:: Required action ::
A word-for-word copy of the records that follow is needed, with every picture omitted.

Scene change data:
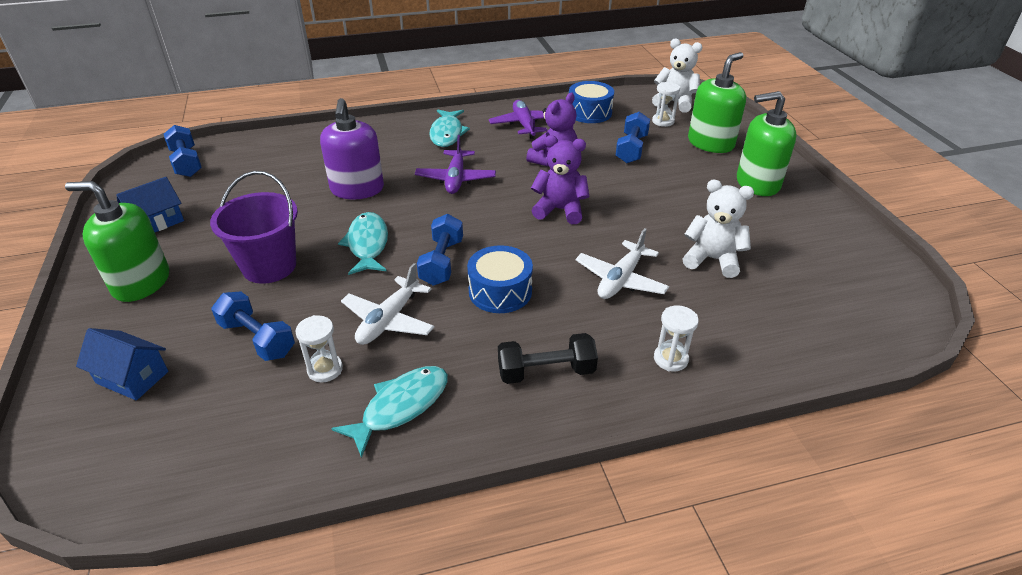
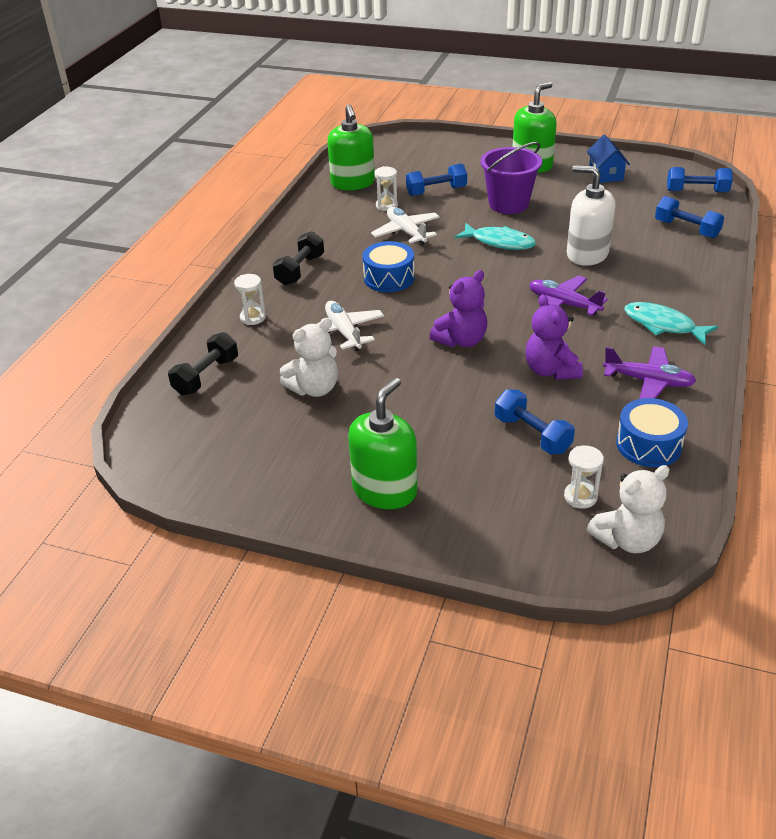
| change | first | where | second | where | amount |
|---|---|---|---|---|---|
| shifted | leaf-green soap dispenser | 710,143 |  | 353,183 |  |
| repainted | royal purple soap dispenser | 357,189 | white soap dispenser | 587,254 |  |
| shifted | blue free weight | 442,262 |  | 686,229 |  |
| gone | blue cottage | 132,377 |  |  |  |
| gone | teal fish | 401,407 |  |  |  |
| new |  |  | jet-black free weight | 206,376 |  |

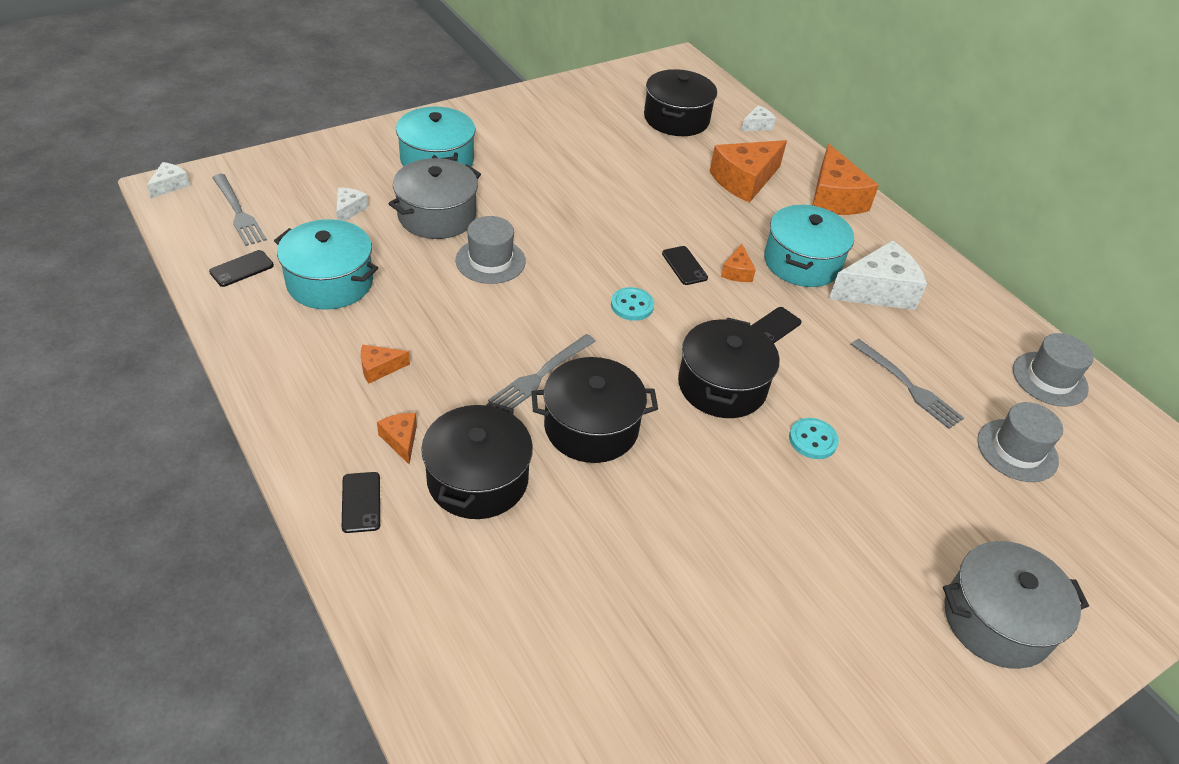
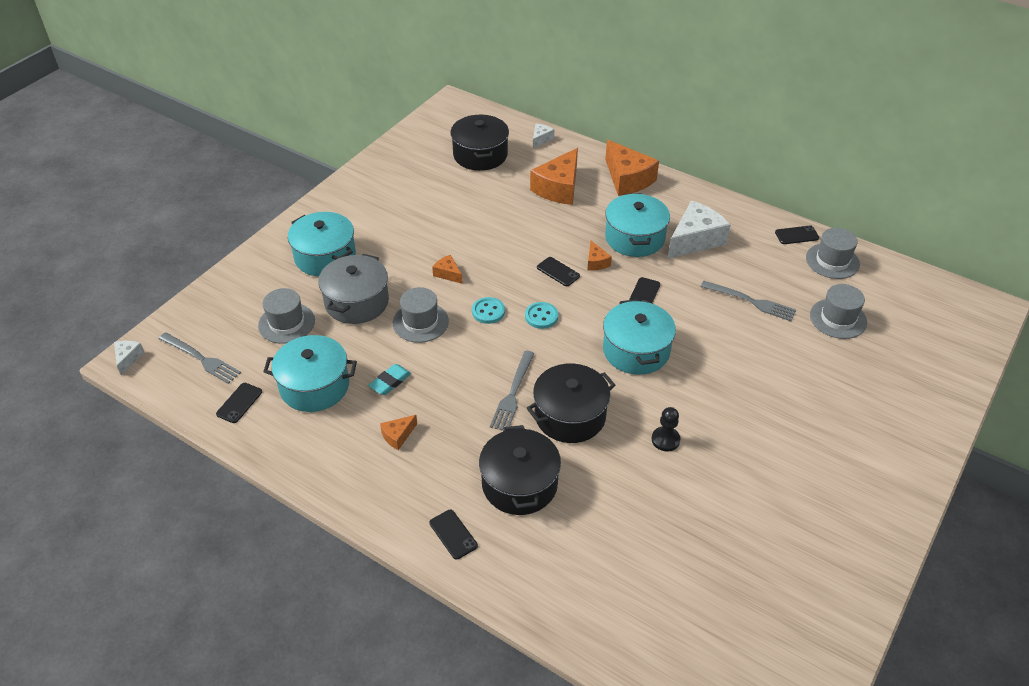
| change | first | where | second | where | amount |
|---|---|---|---|---|---|
| swapped | white cheese wedge | 349,210 | ash-grey top hat | 286,323 |  |
| repainted | jet-black stockpot | 722,386 | teal stockpot | 636,350 |  |
| shifted | orange cheese wedge | 401,440 |  | 448,274 |  |
| shifted | teal shirt button | 812,440 |  | 488,311 |  |
| gone | ash-grey stockpot | 996,620 |  |  |  |
| new |  |  | jet-black mobile phone | 796,235 |  |
| new |  |  | teal eraser | 390,382 |  |
| new |  |  | jet-black chess pawn | 665,440 |  |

:: Exercise output ::
| change | first | where | second | where | amount |
|---|---|---|---|---|---|
| shifted | leaf-green soap dispenser | 710,143 |  | 353,183 |  |
| repainted | royal purple soap dispenser | 357,189 | white soap dispenser | 587,254 |  |
| shifted | blue free weight | 442,262 |  | 686,229 |  |
| gone | blue cottage | 132,377 |  |  |  |
| gone | teal fish | 401,407 |  |  |  |
| new |  |  | jet-black free weight | 206,376 |  |

| change | first | where | second | where | amount |
|---|---|---|---|---|---|
| swapped | white cheese wedge | 349,210 | ash-grey top hat | 286,323 |  |
| repainted | jet-black stockpot | 722,386 | teal stockpot | 636,350 |  |
| shifted | orange cheese wedge | 401,440 |  | 448,274 |  |
| shifted | teal shirt button | 812,440 |  | 488,311 |  |
| gone | ash-grey stockpot | 996,620 |  |  |  |
| new |  |  | jet-black mobile phone | 796,235 |  |
| new |  |  | teal eraser | 390,382 |  |
| new |  |  | jet-black chess pawn | 665,440 |  |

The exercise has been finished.